= EXERCISE GOAL =
Answer with a number only, stating how many lines of the records hold the word "yellow".

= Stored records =
───

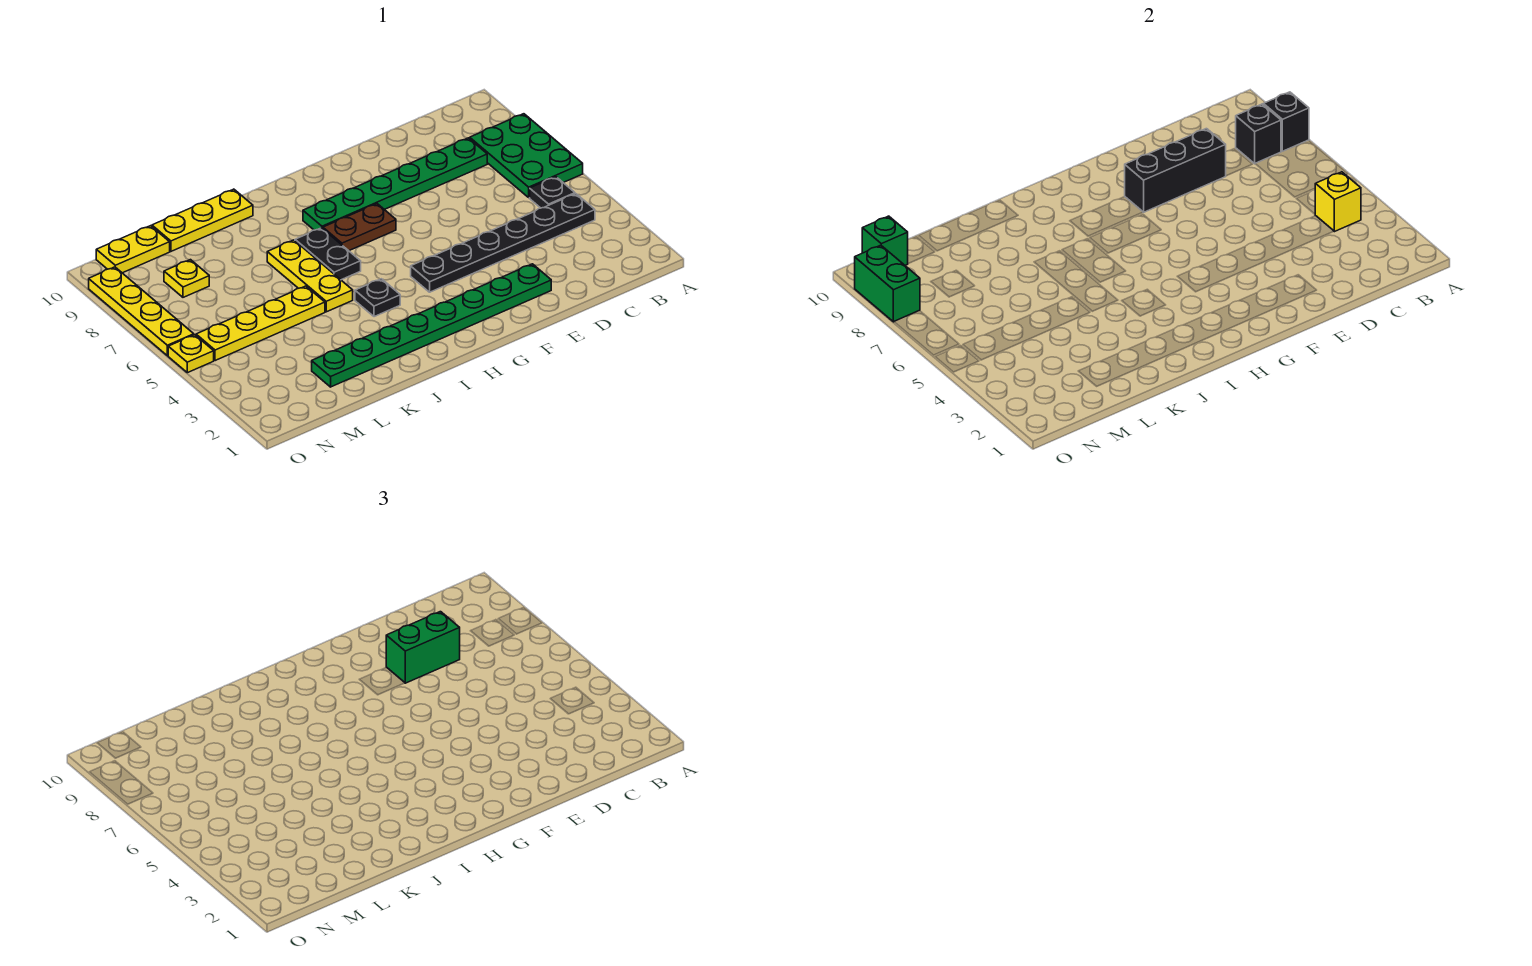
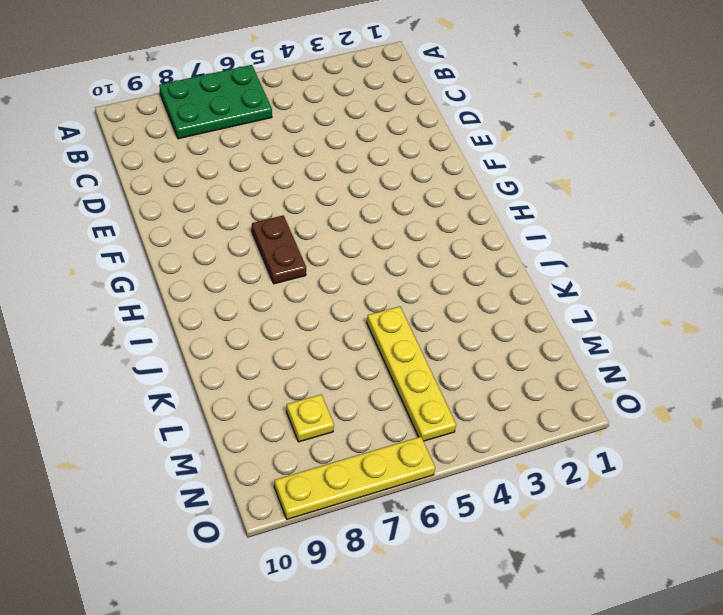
none -> black 1x6 plate [411,194,595,292]
none -> black 1x1 plate [530,177,575,208]
none -> green 1x6 plate [303,138,487,230]

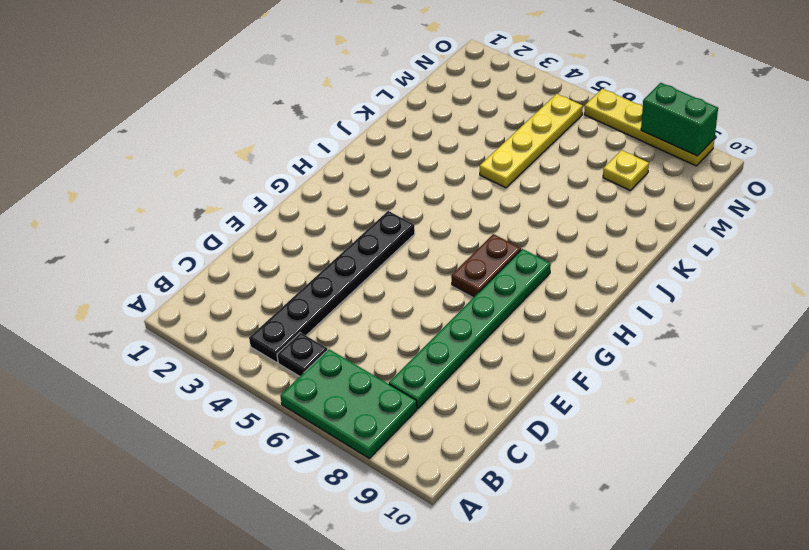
none -> green 1x8 plate [312,264,551,387]
none -> black 1x1 plate [355,279,400,317]
none -> black 1x2 plate [295,228,361,280]

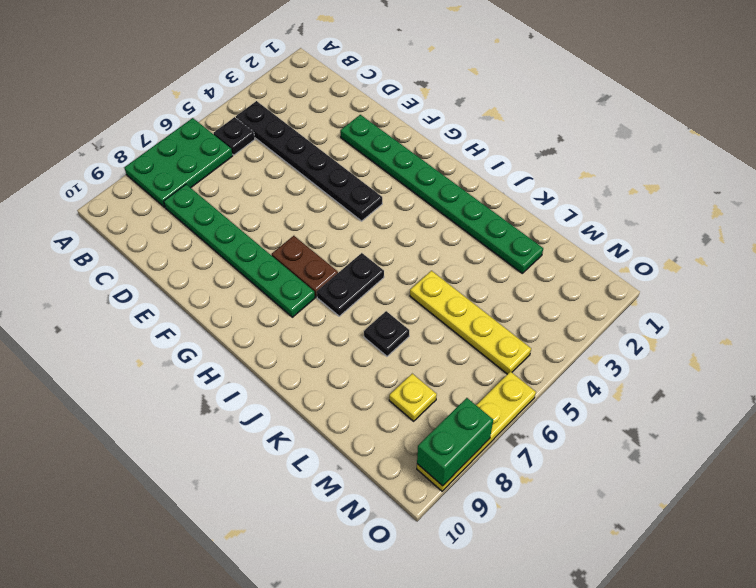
black 1x1 plate [364,311,409,356] -> black 1x1 plate moved to [355,279,400,317]
none -> yellow 1x3 plate [267,240,353,312]
none -> yellow 1x3 plate [152,189,253,251]
none -> yellow 1x2 plate [96,226,170,273]

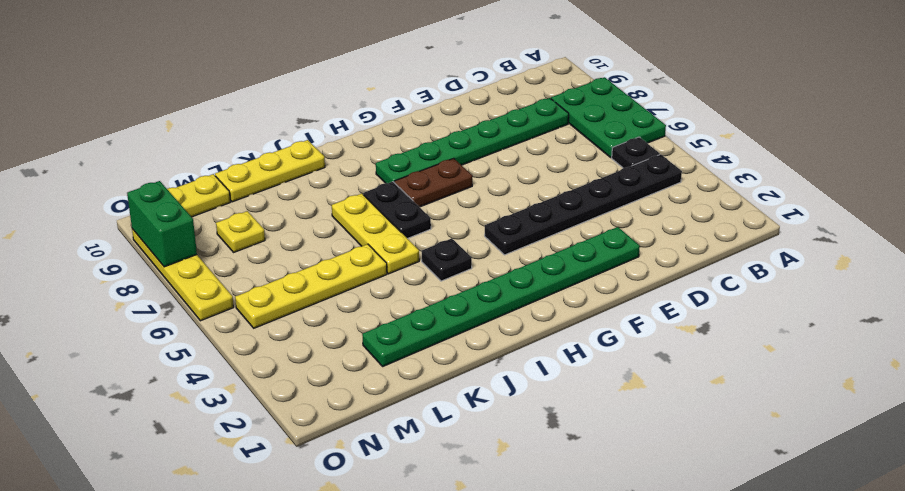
none -> yellow 1x1 plate [168,335,214,373]
none -> black 1x1 brick [1263,92,1309,151]
none -> yellow 1x1 brick [1315,172,1361,232]

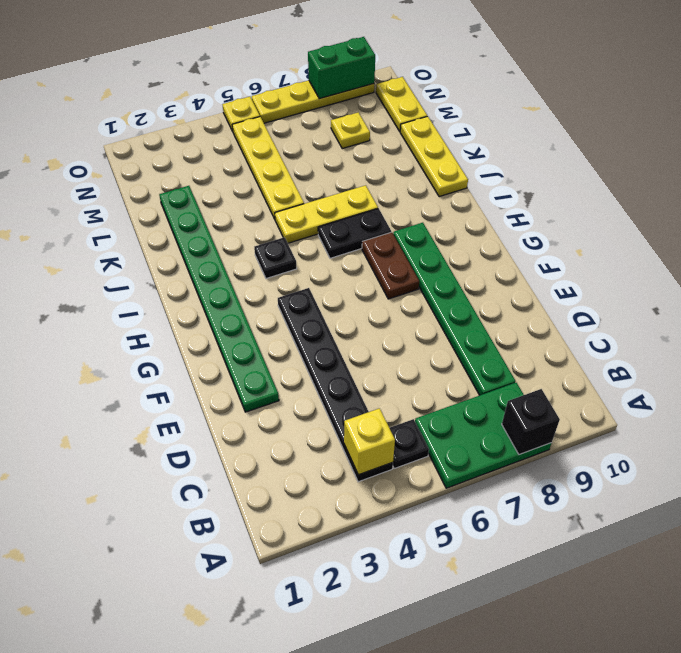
none -> black 1x1 brick [1236,104,1281,164]
none -> black 1x3 brick [1125,129,1226,212]
none -> green 1x1 brick [862,216,908,265]

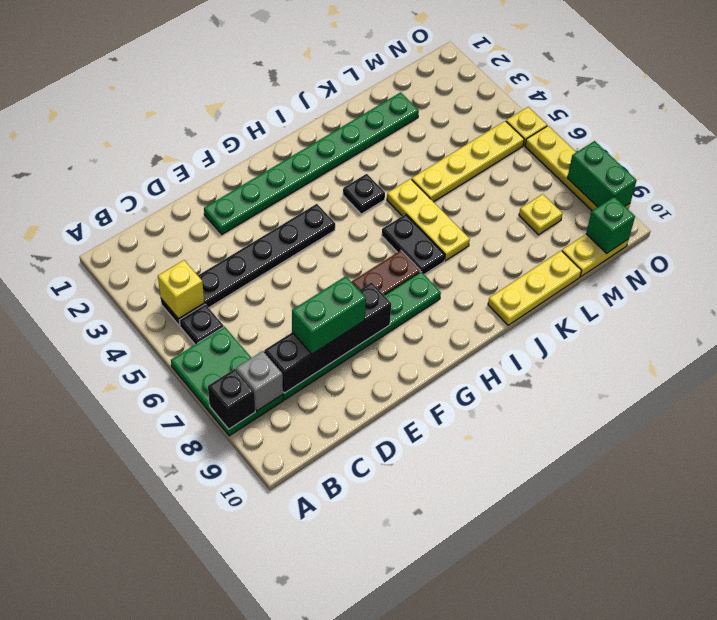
grey 1x1 brick [236,351,283,411] -> black 1x1 brick [1236,104,1281,164]
black 1x4 brick [264,282,391,393] -> black 1x3 brick [1125,129,1226,212]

───

= WRITTEN ANSWER =
5